## Data extract:
========================

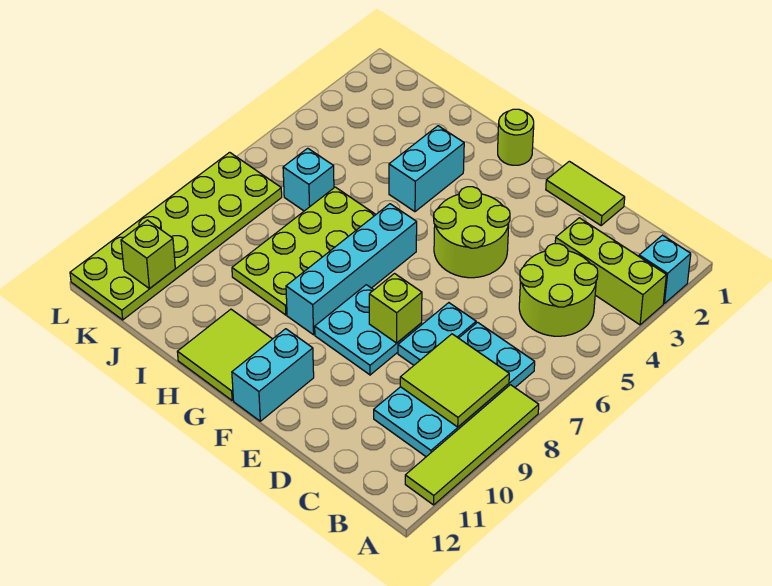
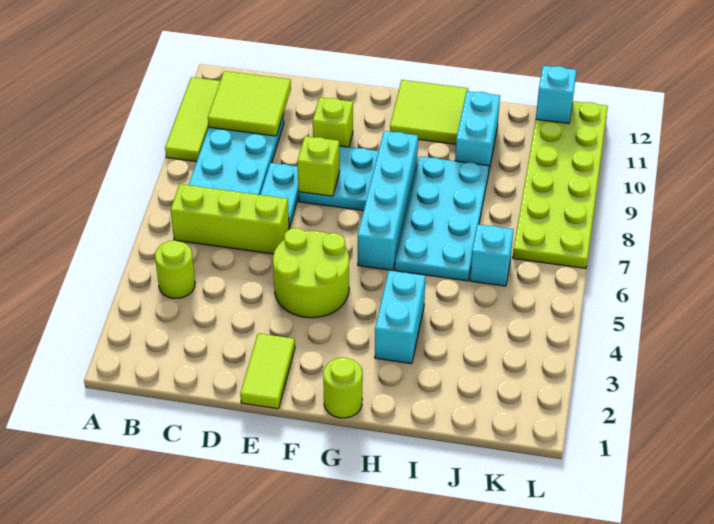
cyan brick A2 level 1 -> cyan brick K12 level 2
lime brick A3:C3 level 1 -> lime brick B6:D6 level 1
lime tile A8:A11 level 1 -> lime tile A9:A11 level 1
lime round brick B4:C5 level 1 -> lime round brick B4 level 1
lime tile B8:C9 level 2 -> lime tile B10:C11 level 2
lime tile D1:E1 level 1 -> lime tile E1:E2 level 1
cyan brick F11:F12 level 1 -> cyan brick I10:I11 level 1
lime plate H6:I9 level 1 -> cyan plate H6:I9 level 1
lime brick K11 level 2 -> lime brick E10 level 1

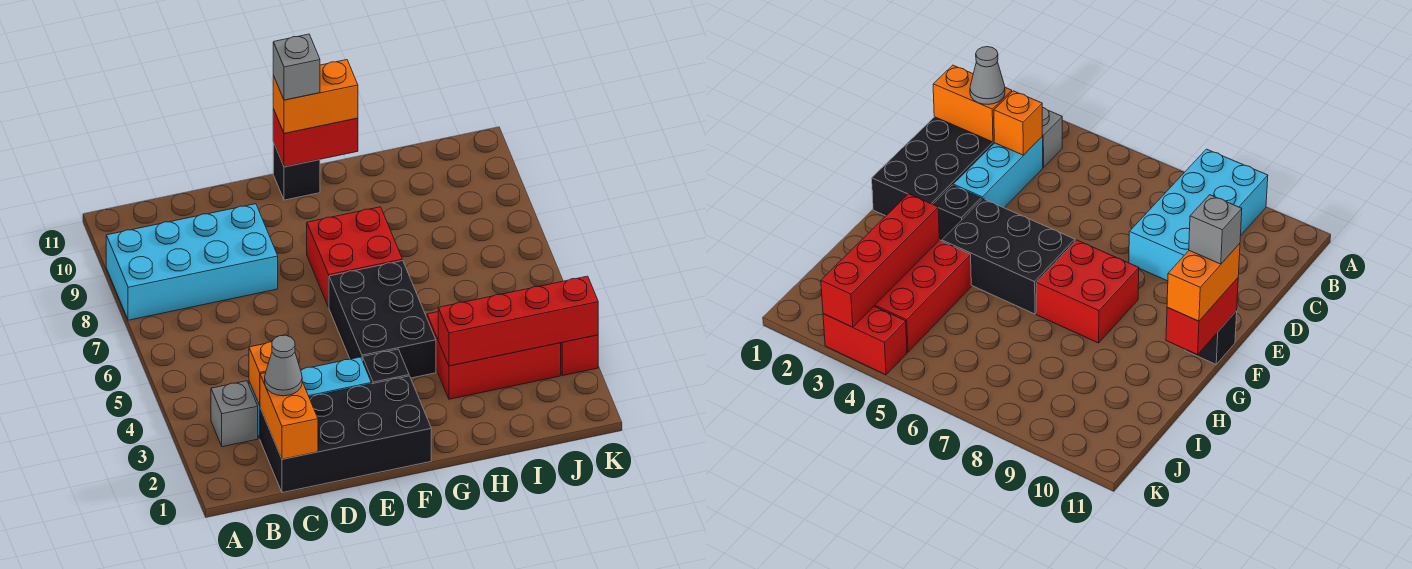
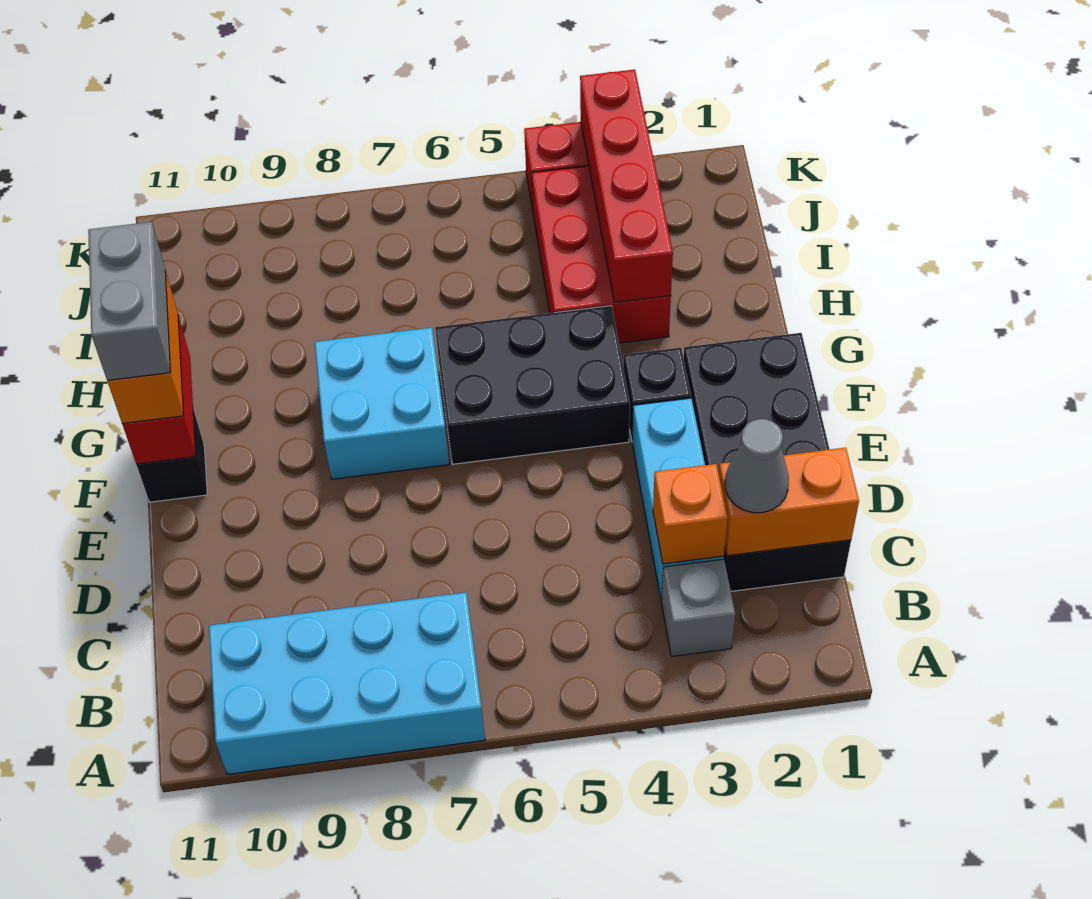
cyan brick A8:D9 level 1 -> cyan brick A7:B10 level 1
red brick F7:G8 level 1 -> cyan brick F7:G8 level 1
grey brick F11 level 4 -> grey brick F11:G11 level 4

========================

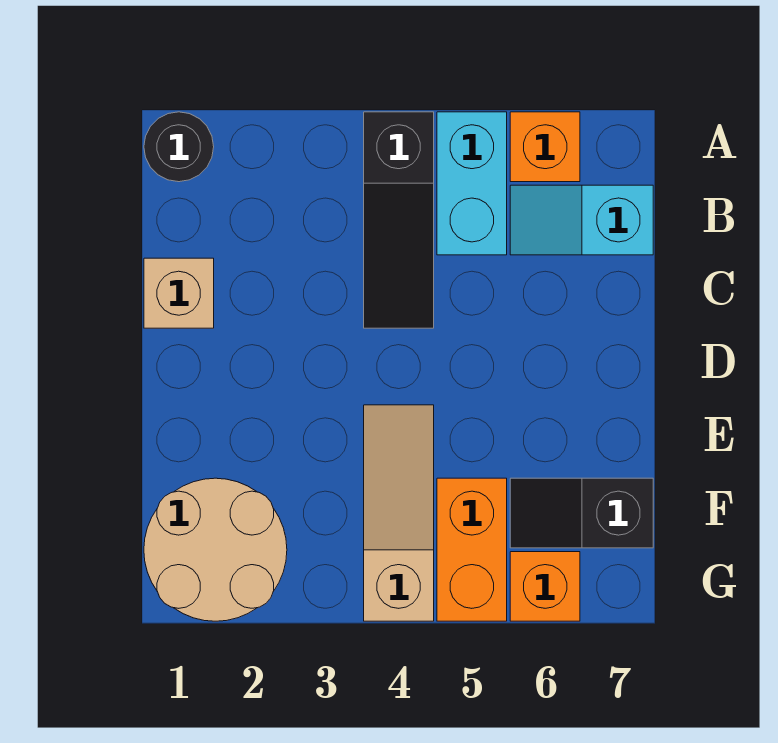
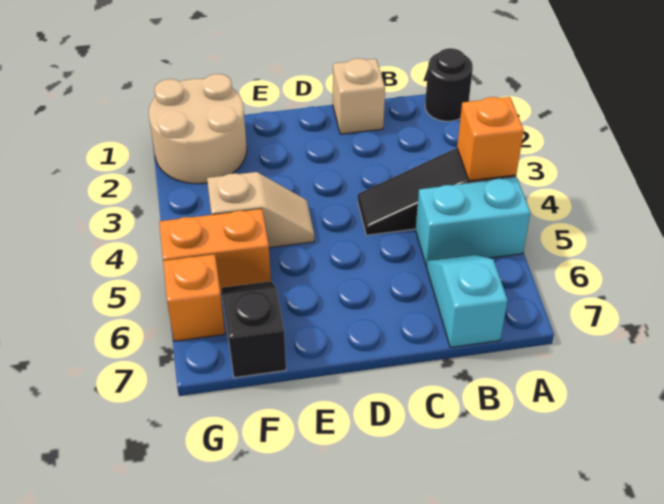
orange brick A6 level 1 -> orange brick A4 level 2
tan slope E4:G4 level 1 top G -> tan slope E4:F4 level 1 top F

========================

## What this task involves:
In the records, how many lines include the string "tile"? The answer is that number alone.

## Output below:
3